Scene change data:
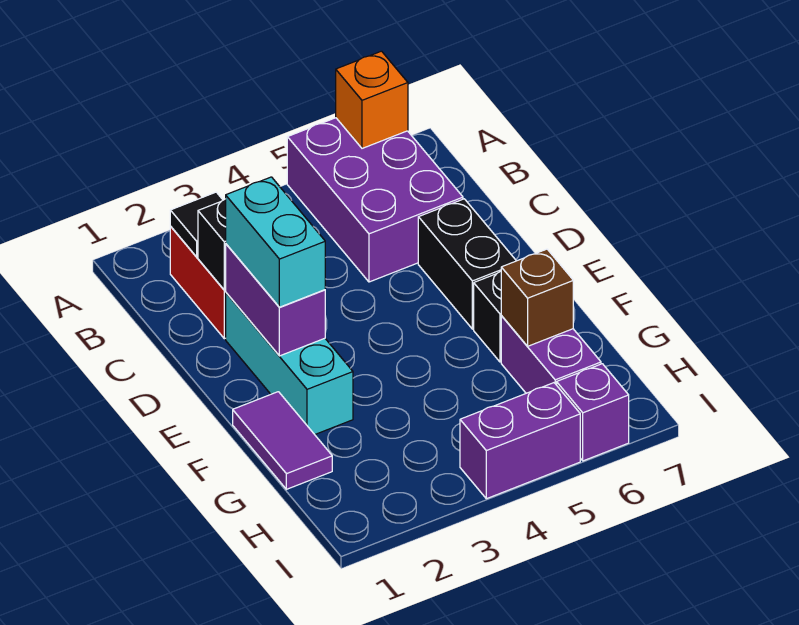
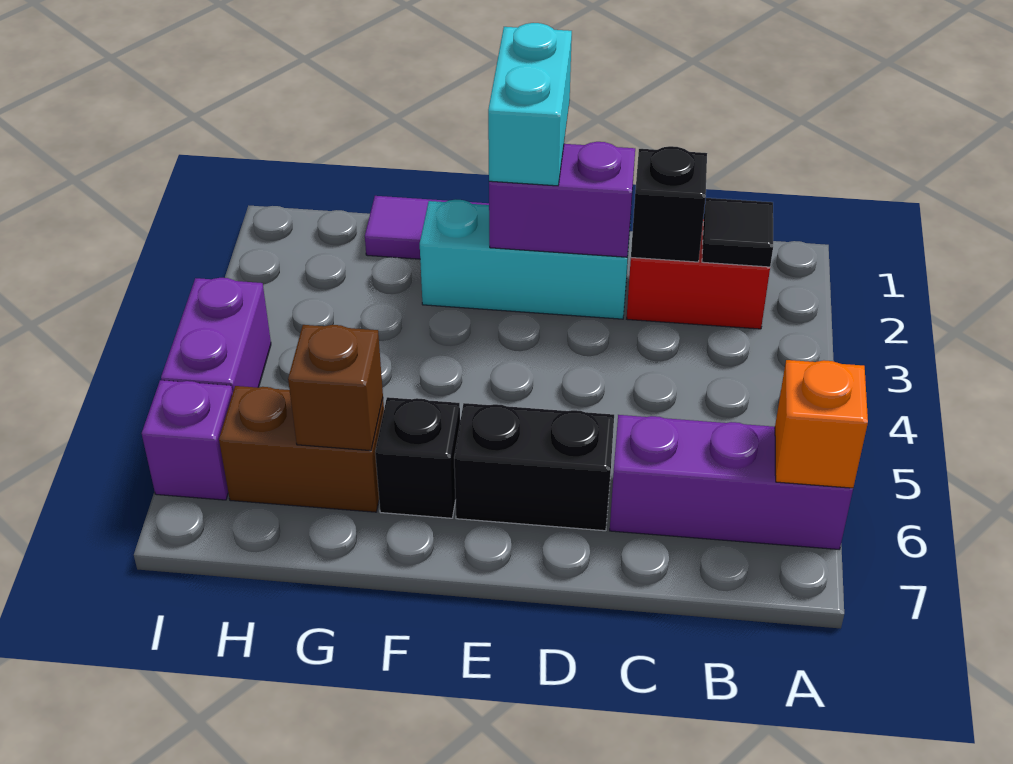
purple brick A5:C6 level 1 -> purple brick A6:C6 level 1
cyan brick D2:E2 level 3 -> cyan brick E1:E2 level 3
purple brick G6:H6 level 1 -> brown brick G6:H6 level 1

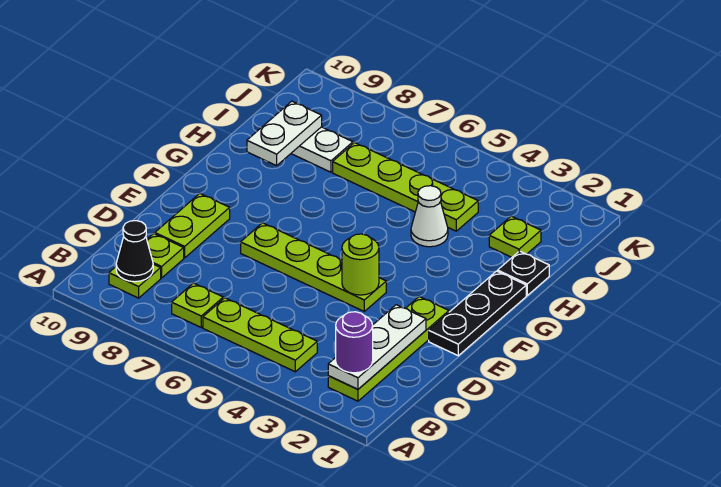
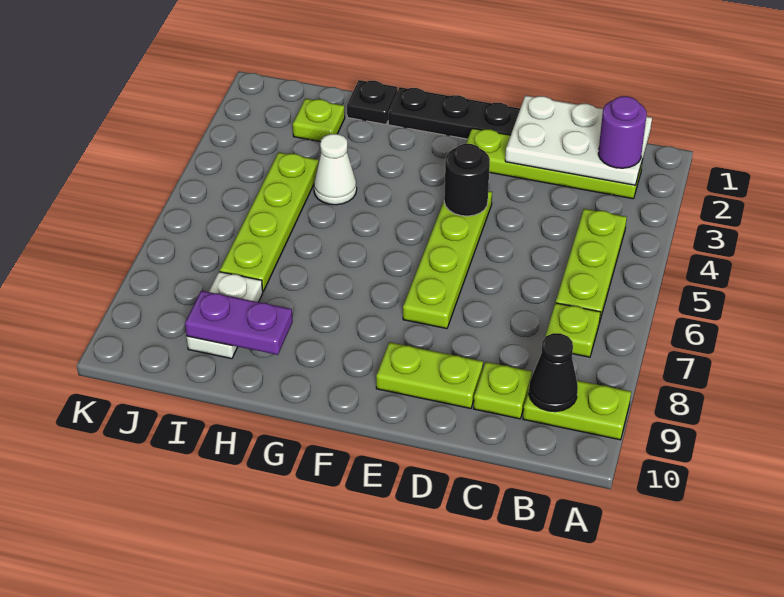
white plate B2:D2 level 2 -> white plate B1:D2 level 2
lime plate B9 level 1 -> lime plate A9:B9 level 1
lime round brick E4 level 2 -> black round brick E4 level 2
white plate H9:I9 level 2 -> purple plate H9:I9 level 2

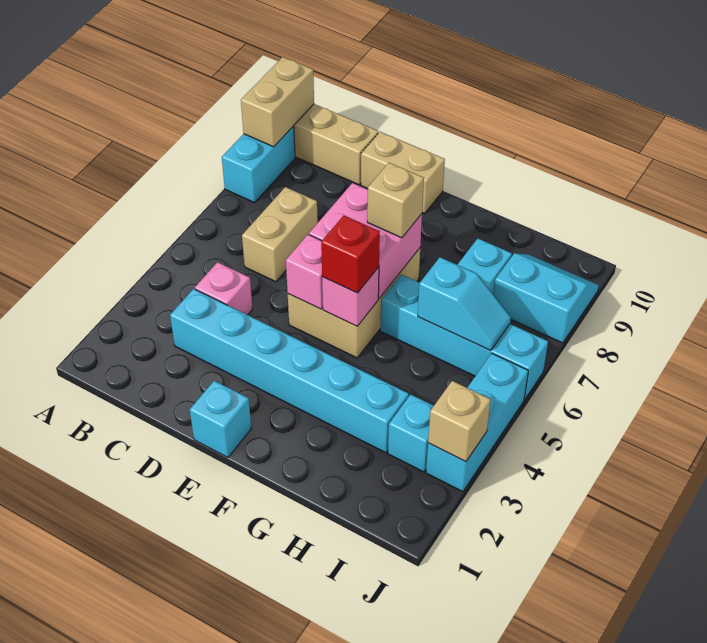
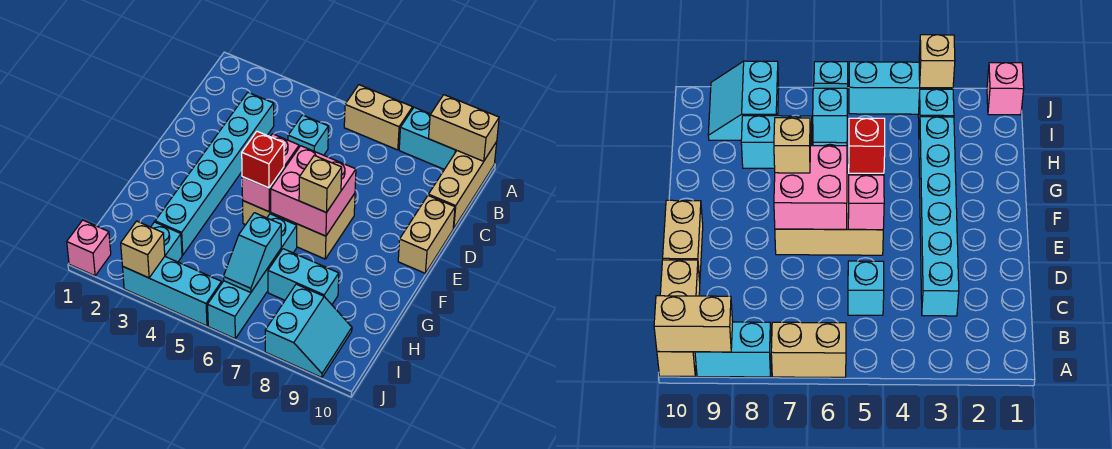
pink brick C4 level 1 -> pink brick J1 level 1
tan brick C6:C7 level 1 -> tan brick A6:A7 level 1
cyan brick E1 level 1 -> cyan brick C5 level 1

Action item >> Could you write all the entries out again exactly, but without their pictures?

Exercise solution >>
purple brick A5:C6 level 1 -> purple brick A6:C6 level 1
cyan brick D2:E2 level 3 -> cyan brick E1:E2 level 3
purple brick G6:H6 level 1 -> brown brick G6:H6 level 1

white plate B2:D2 level 2 -> white plate B1:D2 level 2
lime plate B9 level 1 -> lime plate A9:B9 level 1
lime round brick E4 level 2 -> black round brick E4 level 2
white plate H9:I9 level 2 -> purple plate H9:I9 level 2

pink brick C4 level 1 -> pink brick J1 level 1
tan brick C6:C7 level 1 -> tan brick A6:A7 level 1
cyan brick E1 level 1 -> cyan brick C5 level 1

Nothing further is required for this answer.